SOURCE RECORDS below:

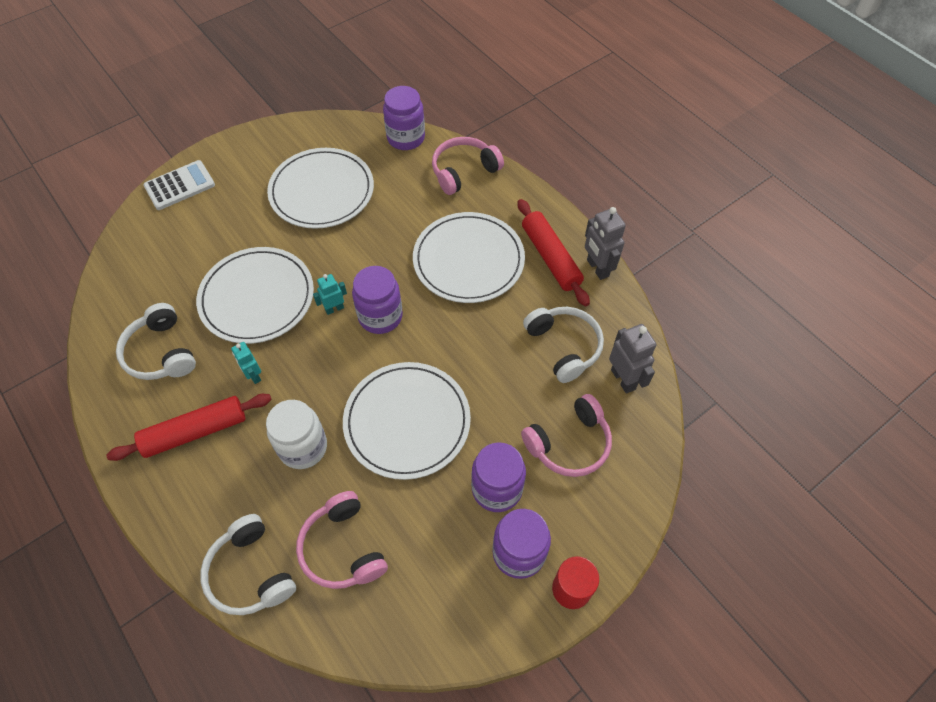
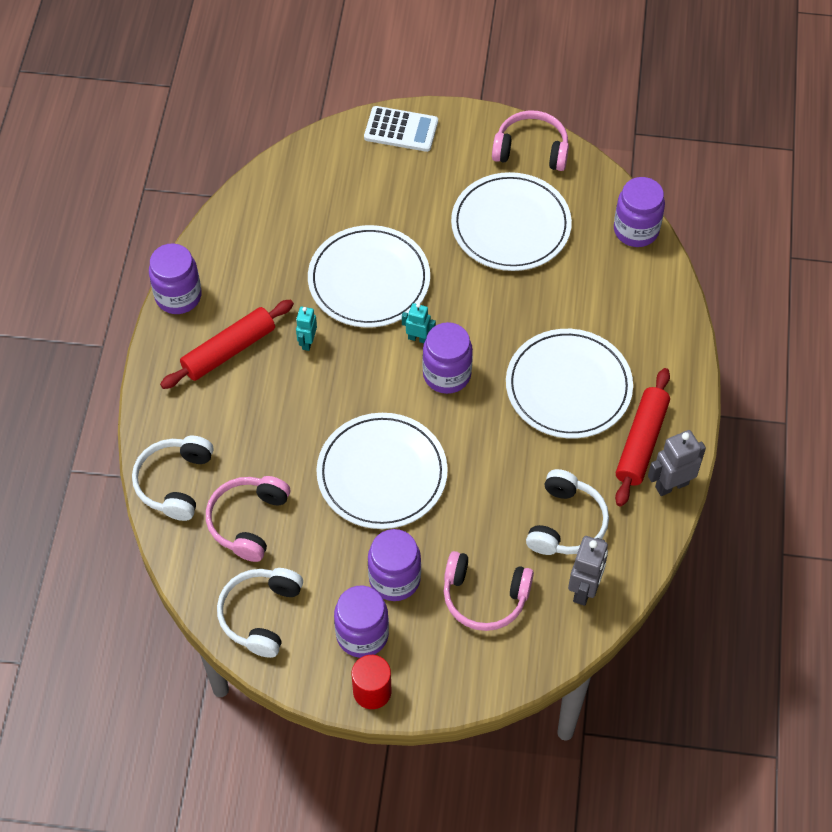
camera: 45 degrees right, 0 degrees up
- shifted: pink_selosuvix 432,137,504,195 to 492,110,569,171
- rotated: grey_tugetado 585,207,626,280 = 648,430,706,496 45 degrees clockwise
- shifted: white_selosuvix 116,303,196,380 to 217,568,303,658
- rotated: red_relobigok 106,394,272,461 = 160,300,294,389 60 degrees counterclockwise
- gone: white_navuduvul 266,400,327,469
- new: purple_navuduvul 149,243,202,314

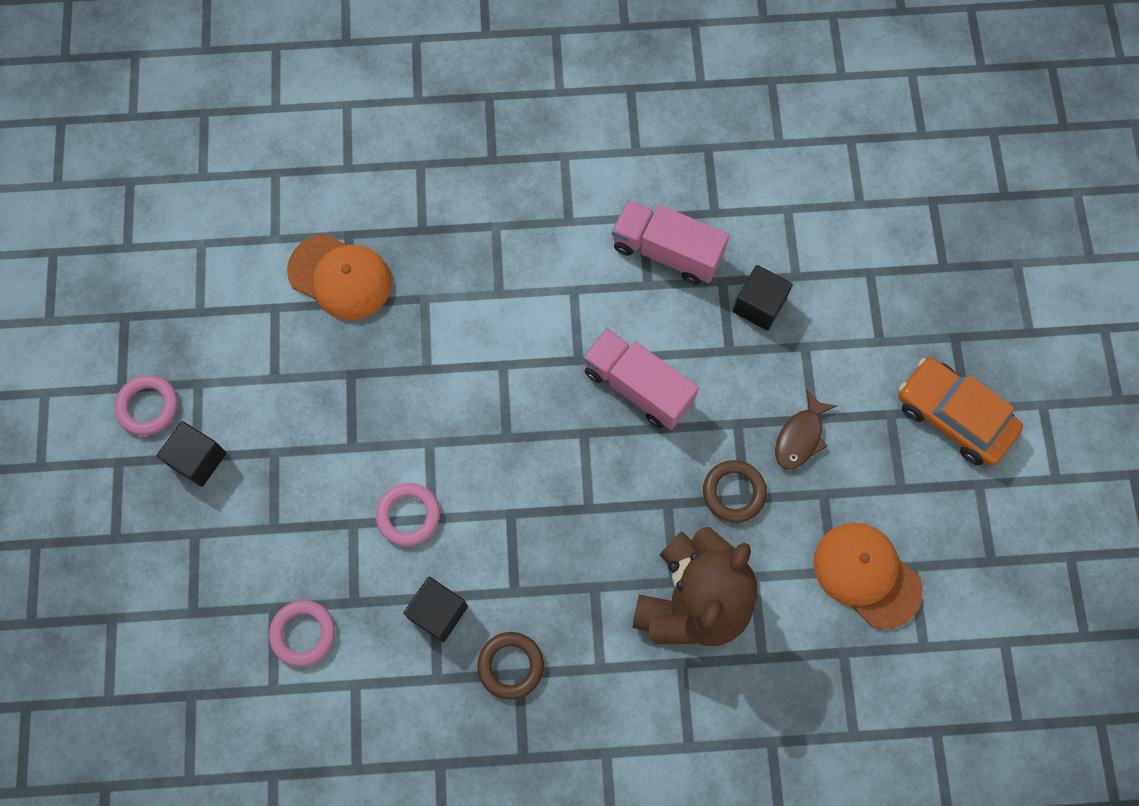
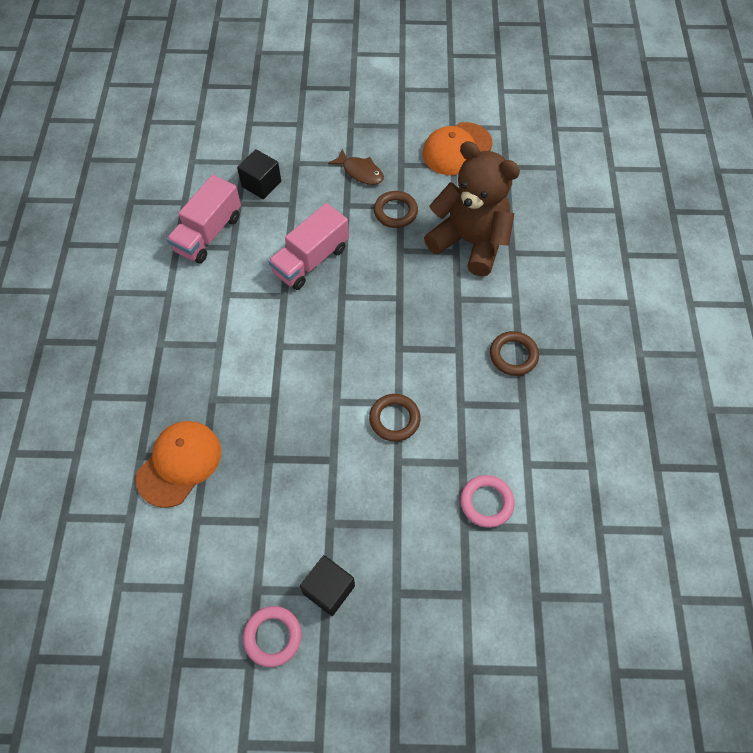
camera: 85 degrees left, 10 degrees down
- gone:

End of SOURCE RECORDS.
SOURCE RECORDS below:

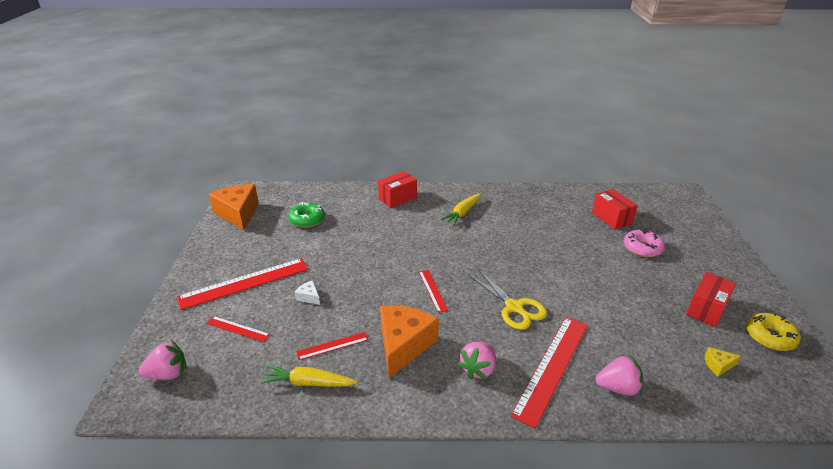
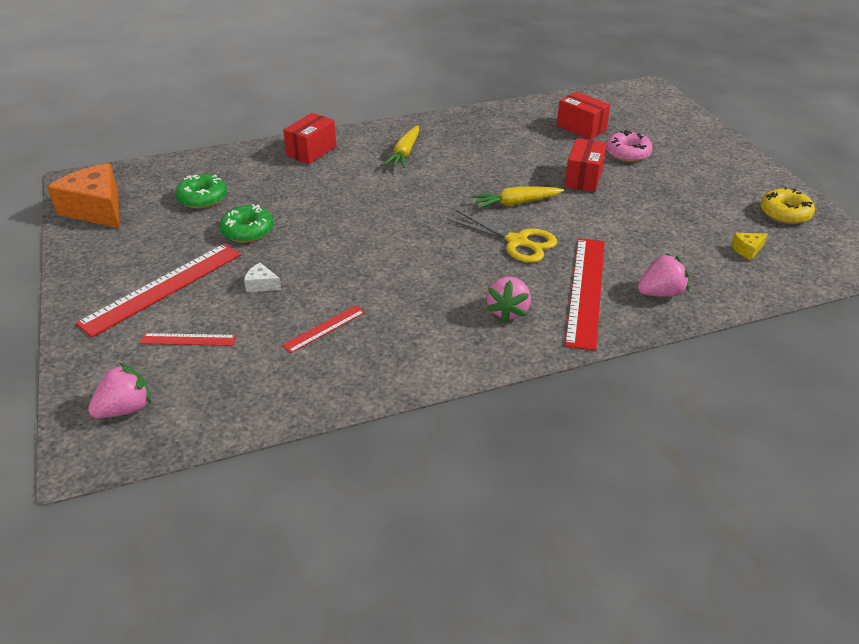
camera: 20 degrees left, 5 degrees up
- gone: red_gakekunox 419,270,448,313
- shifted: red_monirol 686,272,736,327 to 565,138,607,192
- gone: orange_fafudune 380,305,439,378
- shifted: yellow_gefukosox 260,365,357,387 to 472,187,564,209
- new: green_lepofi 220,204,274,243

End of SOURCE RECORDS.

| WHAT THE EXERCISE ASKS |
Proceeding from the line containing "camera: 45 degrees right, 0 degrees up" through the line containing "- gone: white_navuduvul 266,400,327,469", transcribe the lines above exactly, both end lines included.

| YOUR SOLUTION |
camera: 45 degrees right, 0 degrees up
- shifted: pink_selosuvix 432,137,504,195 to 492,110,569,171
- rotated: grey_tugetado 585,207,626,280 = 648,430,706,496 45 degrees clockwise
- shifted: white_selosuvix 116,303,196,380 to 217,568,303,658
- rotated: red_relobigok 106,394,272,461 = 160,300,294,389 60 degrees counterclockwise
- gone: white_navuduvul 266,400,327,469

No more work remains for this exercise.